__Task to complete__.
Give back every record word for word, but keep the pictures out.

__Study material__.
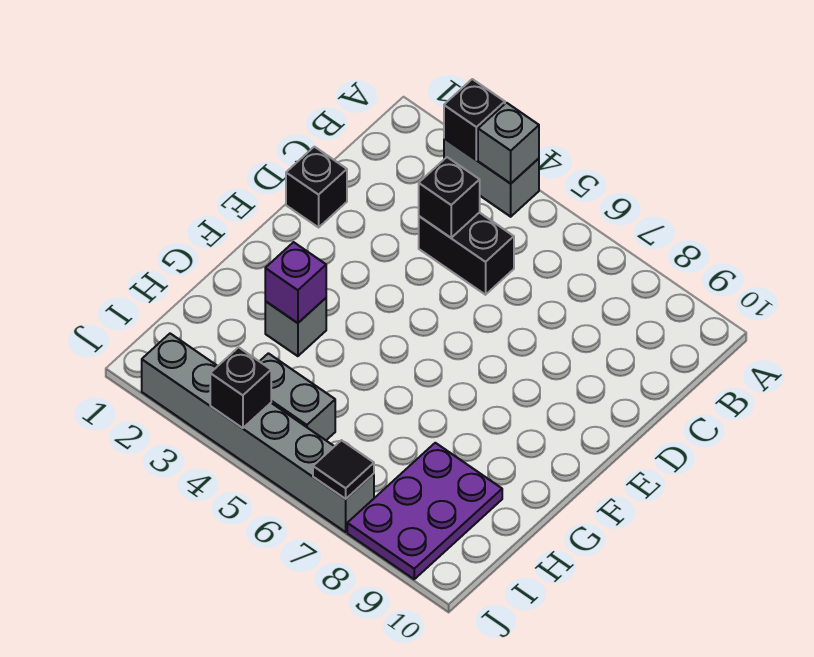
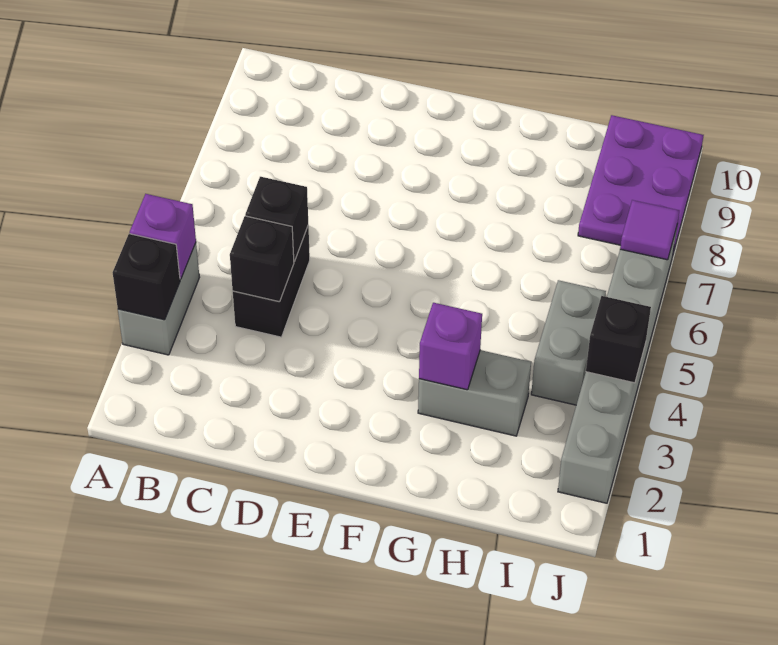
grey brick A4 level 2 -> purple brick A4 level 2
black brick D1 level 1 -> black brick C5 level 2
grey brick G3 level 1 -> grey brick G3:H3 level 1
purple plate H8:J9 level 1 -> purple plate I8:J10 level 1
black tile J7 level 2 -> purple tile J7 level 2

__Output of the exercise__.
grey brick A4 level 2 -> purple brick A4 level 2
black brick D1 level 1 -> black brick C5 level 2
grey brick G3 level 1 -> grey brick G3:H3 level 1
purple plate H8:J9 level 1 -> purple plate I8:J10 level 1
black tile J7 level 2 -> purple tile J7 level 2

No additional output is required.